- [ACTION ITEM]:
Every entry must be repeated exactly. Exclude all pictures.

- [Image change detection data]:
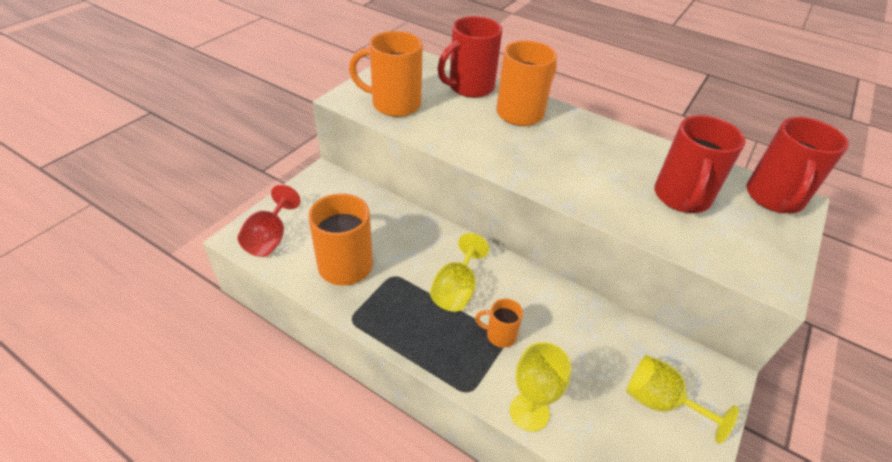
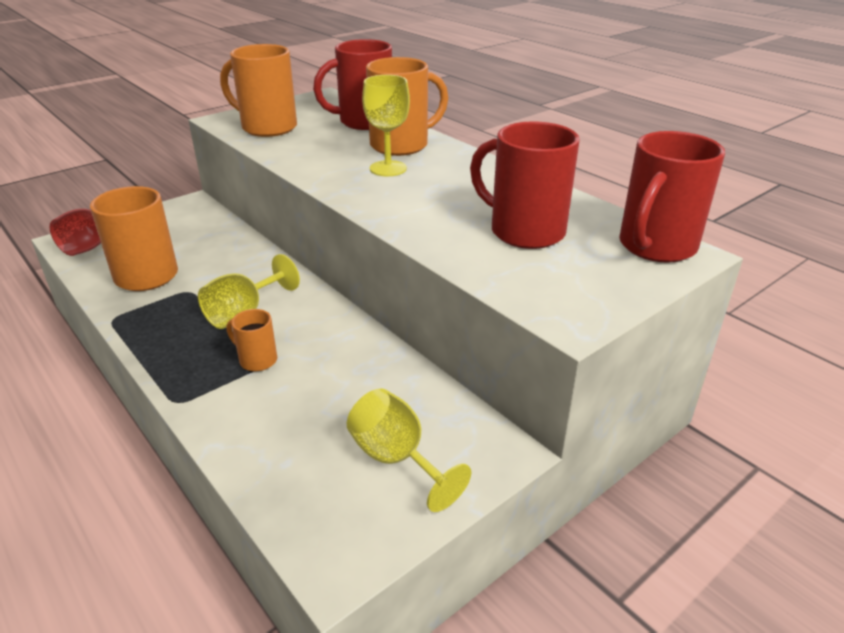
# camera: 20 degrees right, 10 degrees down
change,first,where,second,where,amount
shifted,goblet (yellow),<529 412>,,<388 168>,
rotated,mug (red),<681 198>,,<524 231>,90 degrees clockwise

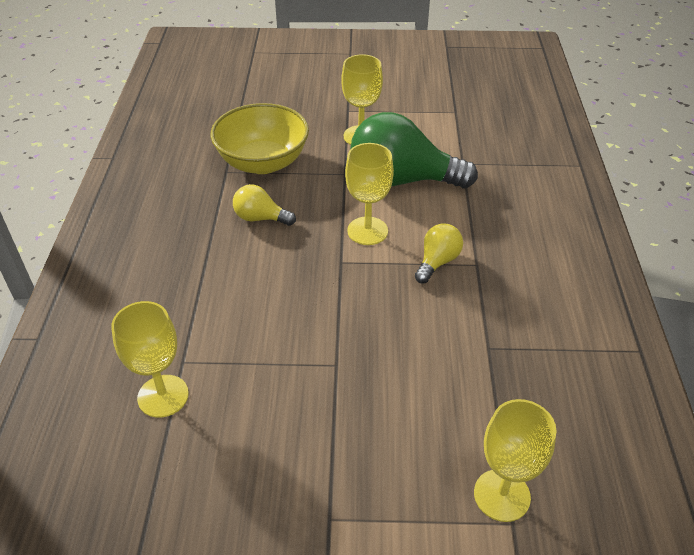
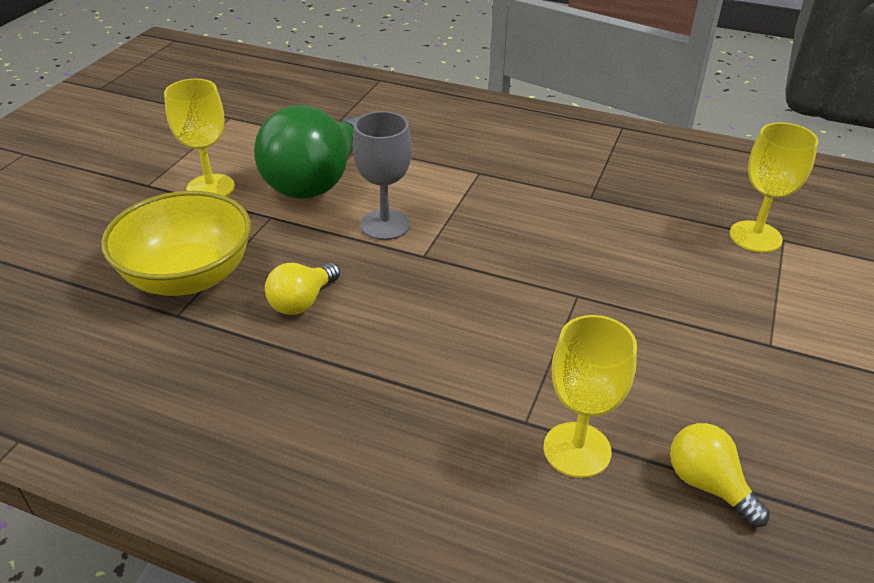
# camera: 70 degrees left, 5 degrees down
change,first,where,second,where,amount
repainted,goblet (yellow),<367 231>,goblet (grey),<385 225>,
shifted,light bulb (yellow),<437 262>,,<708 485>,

- [YOUR RESPONSE]:
# camera: 20 degrees right, 10 degrees down
change,first,where,second,where,amount
shifted,goblet (yellow),<529 412>,,<388 168>,
rotated,mug (red),<681 198>,,<524 231>,90 degrees clockwise

# camera: 70 degrees left, 5 degrees down
change,first,where,second,where,amount
repainted,goblet (yellow),<367 231>,goblet (grey),<385 225>,
shifted,light bulb (yellow),<437 262>,,<708 485>,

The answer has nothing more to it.